*** Opening Extracted records ***

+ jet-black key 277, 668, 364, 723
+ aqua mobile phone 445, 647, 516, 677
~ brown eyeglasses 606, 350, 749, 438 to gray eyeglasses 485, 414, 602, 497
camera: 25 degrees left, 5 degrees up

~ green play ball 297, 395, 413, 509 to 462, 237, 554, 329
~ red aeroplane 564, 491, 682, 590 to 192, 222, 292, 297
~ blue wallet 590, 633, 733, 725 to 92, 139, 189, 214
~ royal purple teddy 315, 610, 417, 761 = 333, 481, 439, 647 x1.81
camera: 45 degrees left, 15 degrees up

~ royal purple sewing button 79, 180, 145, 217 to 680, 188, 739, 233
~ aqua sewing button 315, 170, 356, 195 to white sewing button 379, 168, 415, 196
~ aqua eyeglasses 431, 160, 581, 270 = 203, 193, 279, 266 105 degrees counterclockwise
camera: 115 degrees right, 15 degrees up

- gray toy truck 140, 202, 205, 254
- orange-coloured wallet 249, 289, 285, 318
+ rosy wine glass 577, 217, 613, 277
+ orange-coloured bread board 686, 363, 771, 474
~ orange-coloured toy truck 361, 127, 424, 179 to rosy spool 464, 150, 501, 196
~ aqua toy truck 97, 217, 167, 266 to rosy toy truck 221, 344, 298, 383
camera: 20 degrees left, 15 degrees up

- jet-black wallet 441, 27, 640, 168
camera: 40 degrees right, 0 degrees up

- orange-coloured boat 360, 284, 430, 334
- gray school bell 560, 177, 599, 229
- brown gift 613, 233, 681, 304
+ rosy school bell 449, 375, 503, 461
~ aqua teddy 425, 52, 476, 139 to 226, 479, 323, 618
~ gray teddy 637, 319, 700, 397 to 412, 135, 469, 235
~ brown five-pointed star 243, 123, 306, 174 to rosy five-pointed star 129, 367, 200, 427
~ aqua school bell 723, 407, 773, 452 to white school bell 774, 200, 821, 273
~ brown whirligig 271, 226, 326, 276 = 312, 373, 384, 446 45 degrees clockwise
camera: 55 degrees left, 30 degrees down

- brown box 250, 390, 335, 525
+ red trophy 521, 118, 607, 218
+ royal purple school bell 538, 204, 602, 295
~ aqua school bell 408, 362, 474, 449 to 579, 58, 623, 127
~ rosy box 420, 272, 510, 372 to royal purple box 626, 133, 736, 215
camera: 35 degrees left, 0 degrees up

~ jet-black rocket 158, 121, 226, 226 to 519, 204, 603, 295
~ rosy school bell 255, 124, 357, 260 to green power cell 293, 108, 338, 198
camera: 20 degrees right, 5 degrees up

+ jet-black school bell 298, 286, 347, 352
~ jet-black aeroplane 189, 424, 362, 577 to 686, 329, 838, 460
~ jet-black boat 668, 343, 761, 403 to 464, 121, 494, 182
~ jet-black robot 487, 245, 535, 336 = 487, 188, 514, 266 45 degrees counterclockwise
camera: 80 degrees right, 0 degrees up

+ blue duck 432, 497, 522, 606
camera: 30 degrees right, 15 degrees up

*** Closing Extracted records ***

**Activity:** What is wanted is an exact repetition of the lines from the one with "camera: 35 degrees left, 0 degrees up" through the last line of the material above, both ends included.

**The completed task:**
camera: 35 degrees left, 0 degrees up

~ jet-black rocket 158, 121, 226, 226 to 519, 204, 603, 295
~ rosy school bell 255, 124, 357, 260 to green power cell 293, 108, 338, 198
camera: 20 degrees right, 5 degrees up

+ jet-black school bell 298, 286, 347, 352
~ jet-black aeroplane 189, 424, 362, 577 to 686, 329, 838, 460
~ jet-black boat 668, 343, 761, 403 to 464, 121, 494, 182
~ jet-black robot 487, 245, 535, 336 = 487, 188, 514, 266 45 degrees counterclockwise
camera: 80 degrees right, 0 degrees up

+ blue duck 432, 497, 522, 606
camera: 30 degrees right, 15 degrees up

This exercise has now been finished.